# YOUR OBJECTIVE:
Copy only those lines which run from the line containing "(635, 192) = (282, 383): red" to the end of the entries below, both inclusive, exactly as written and with no pictures.

# GIVEN RECORDS:
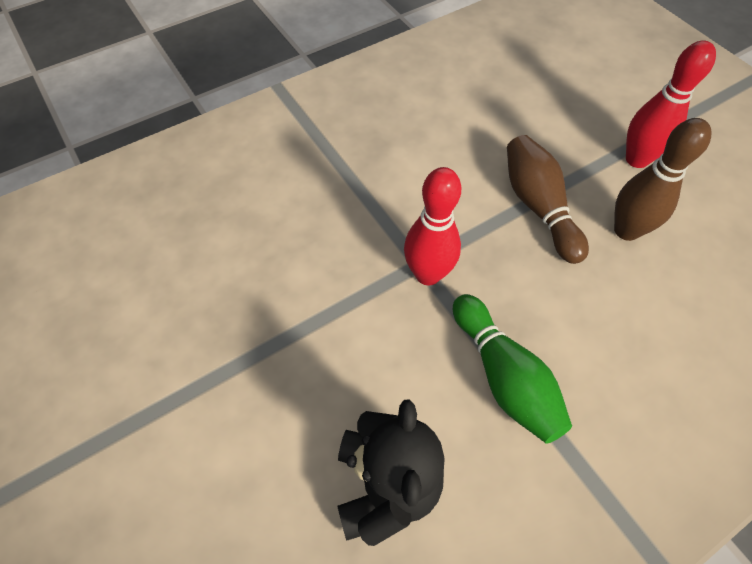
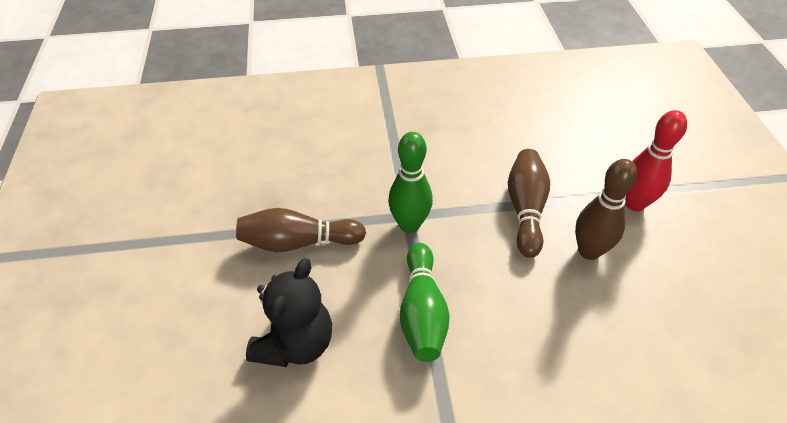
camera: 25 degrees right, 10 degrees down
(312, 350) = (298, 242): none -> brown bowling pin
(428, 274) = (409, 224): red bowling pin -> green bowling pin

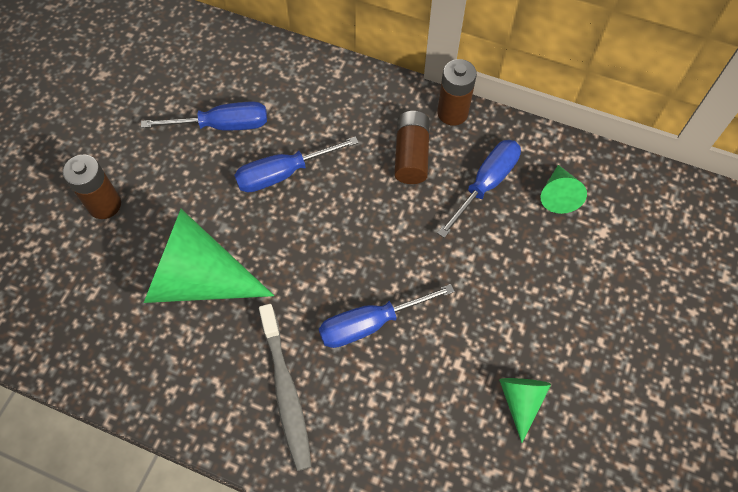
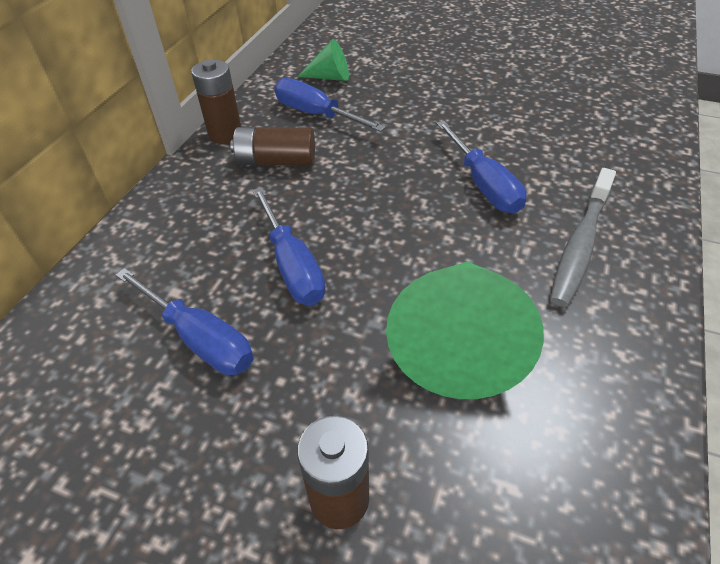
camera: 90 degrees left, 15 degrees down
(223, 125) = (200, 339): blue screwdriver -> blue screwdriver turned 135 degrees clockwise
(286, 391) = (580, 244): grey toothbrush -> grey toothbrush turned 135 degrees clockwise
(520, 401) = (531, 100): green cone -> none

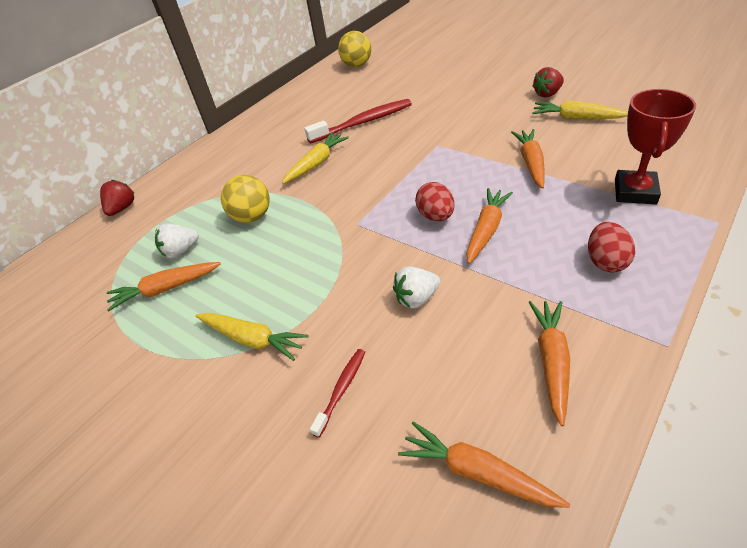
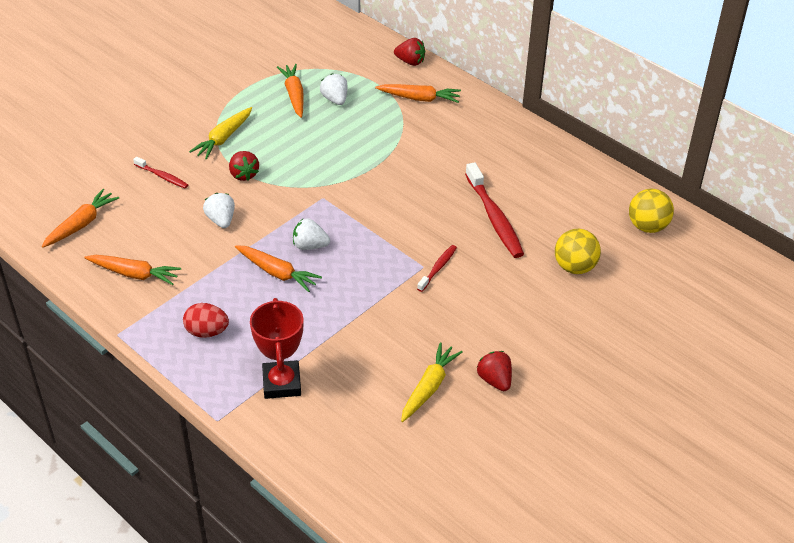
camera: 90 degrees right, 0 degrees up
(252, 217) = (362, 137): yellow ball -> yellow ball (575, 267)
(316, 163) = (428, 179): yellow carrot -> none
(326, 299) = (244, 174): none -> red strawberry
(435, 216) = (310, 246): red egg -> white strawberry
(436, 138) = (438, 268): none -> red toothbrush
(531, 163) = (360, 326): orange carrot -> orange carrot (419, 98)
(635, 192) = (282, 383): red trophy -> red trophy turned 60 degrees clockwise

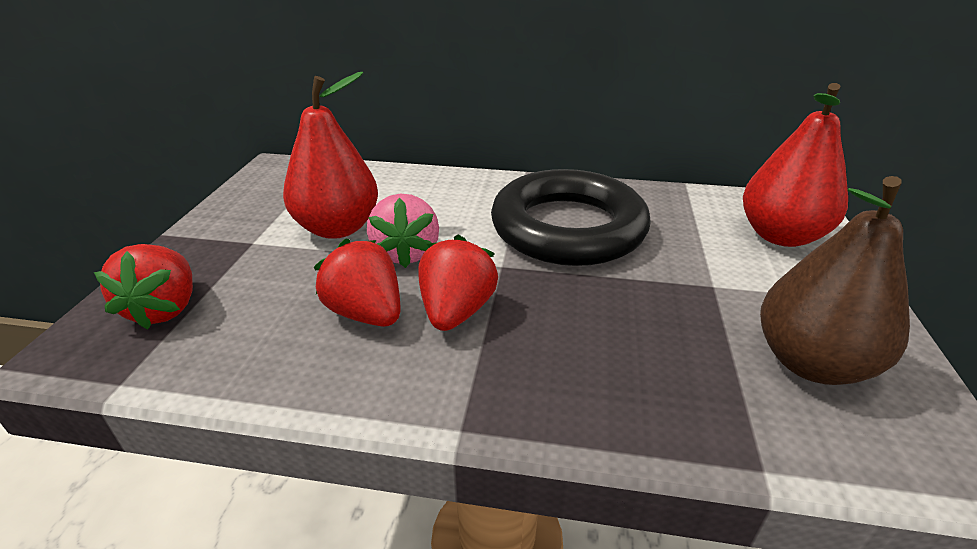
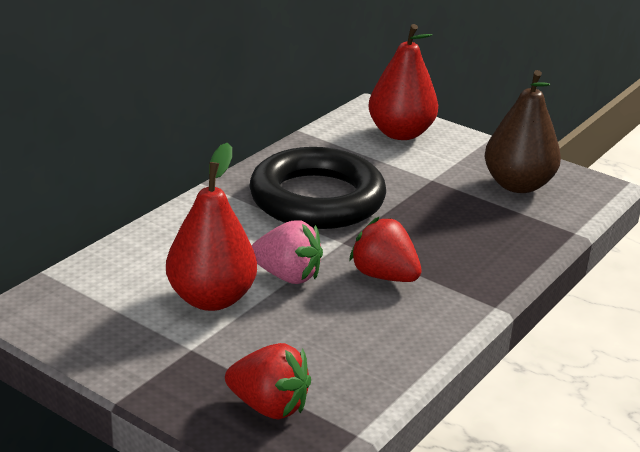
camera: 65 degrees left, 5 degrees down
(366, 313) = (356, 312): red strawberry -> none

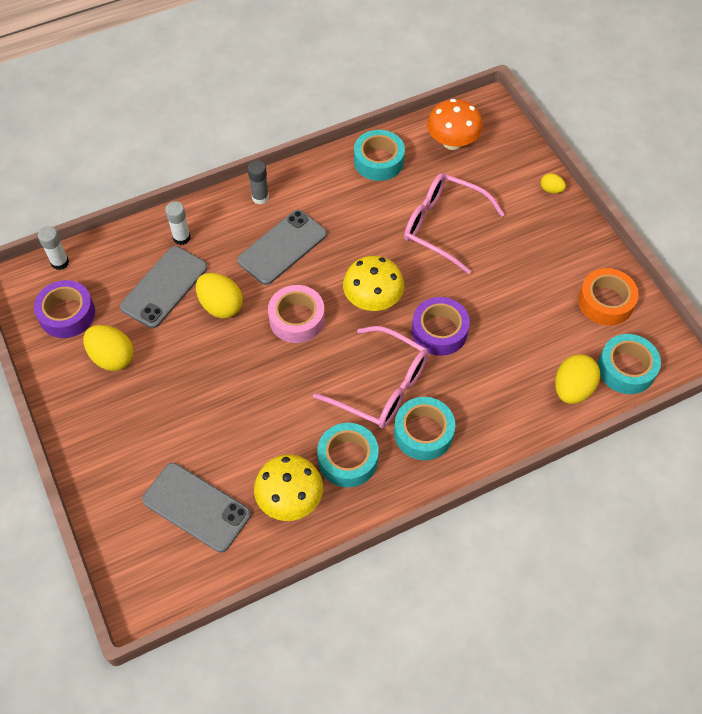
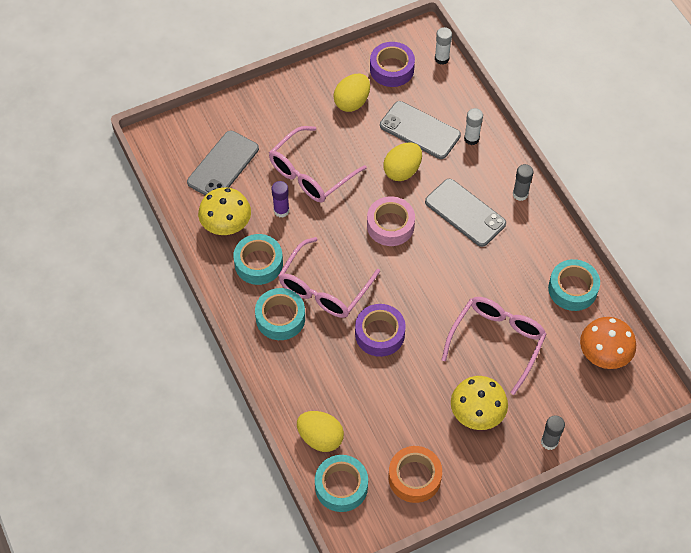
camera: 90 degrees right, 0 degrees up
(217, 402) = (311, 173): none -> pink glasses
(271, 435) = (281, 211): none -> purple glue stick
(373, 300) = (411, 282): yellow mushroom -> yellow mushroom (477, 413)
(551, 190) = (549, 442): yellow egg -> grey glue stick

# OUTPUT OF THE EXERCISE:
(635, 192) = (282, 383): red trophy -> red trophy turned 60 degrees clockwise

camera: 65 degrees left, 5 degrees down
(366, 313) = (356, 312): red strawberry -> none

camera: 90 degrees right, 0 degrees up
(217, 402) = (311, 173): none -> pink glasses
(271, 435) = (281, 211): none -> purple glue stick
(373, 300) = (411, 282): yellow mushroom -> yellow mushroom (477, 413)
(551, 190) = (549, 442): yellow egg -> grey glue stick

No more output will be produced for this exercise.